Stored data:
+ + + +

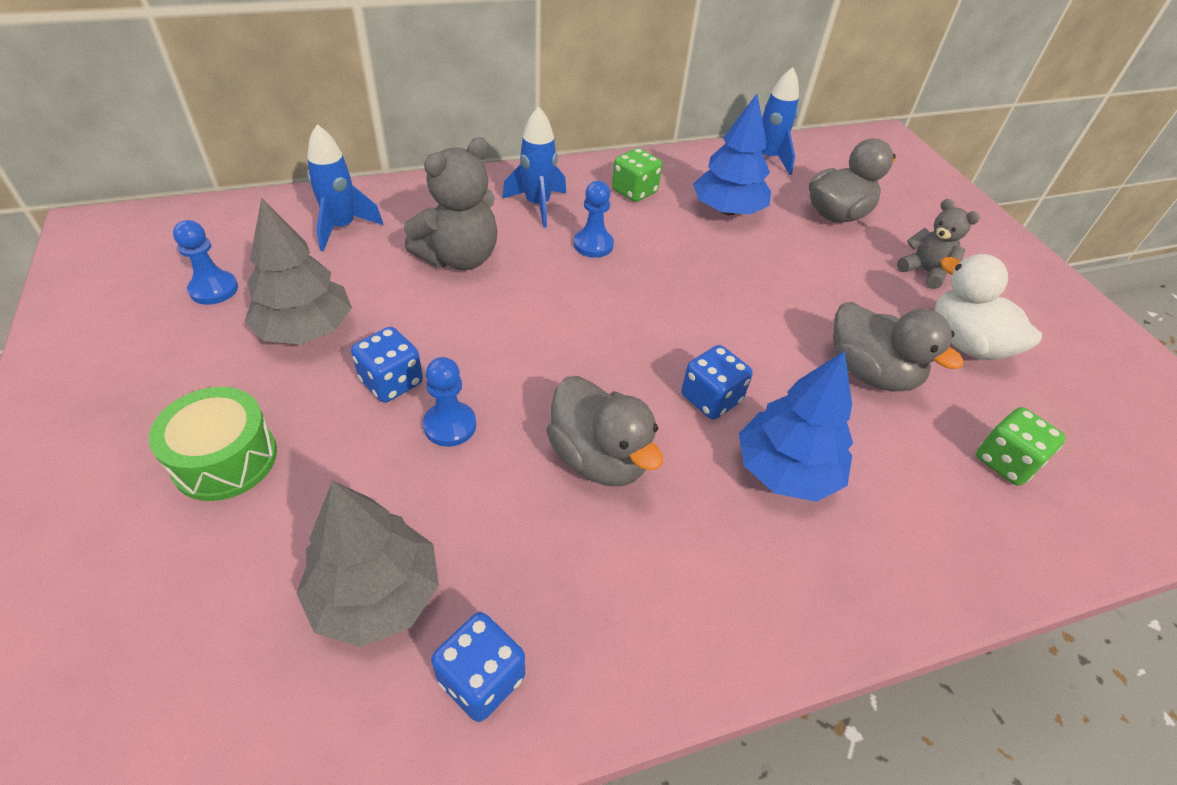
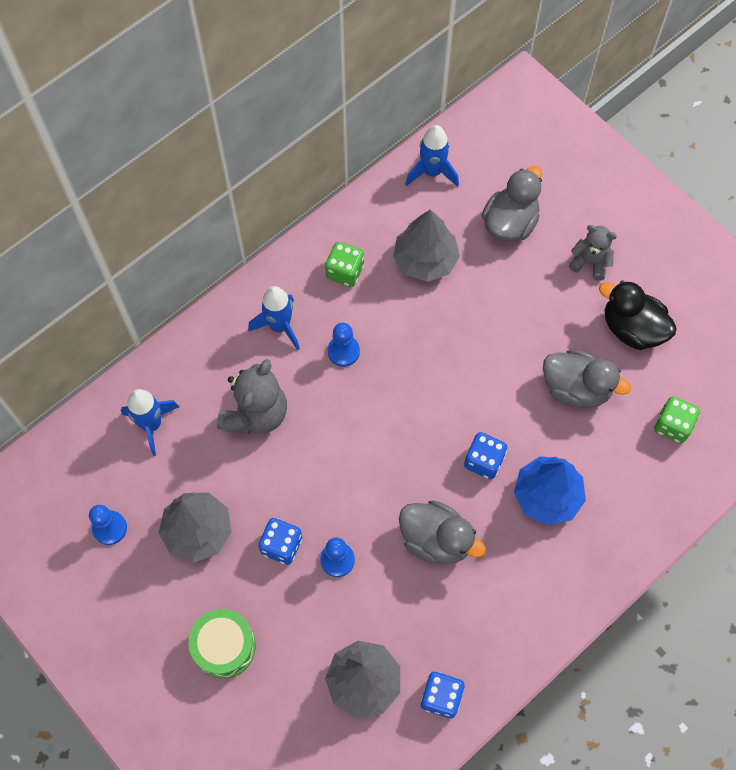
camera: 20 degrees left, 20 degrees up
(727, 210) = (425, 260): blue tree -> grey tree
(965, 343) = (632, 328): white duck -> black duck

+ + + +

Problem to work on:
Go through the listing above and retype it exactly, skipping every picture.

Finished task:
camera: 20 degrees left, 20 degrees up
(727, 210) = (425, 260): blue tree -> grey tree
(965, 343) = (632, 328): white duck -> black duck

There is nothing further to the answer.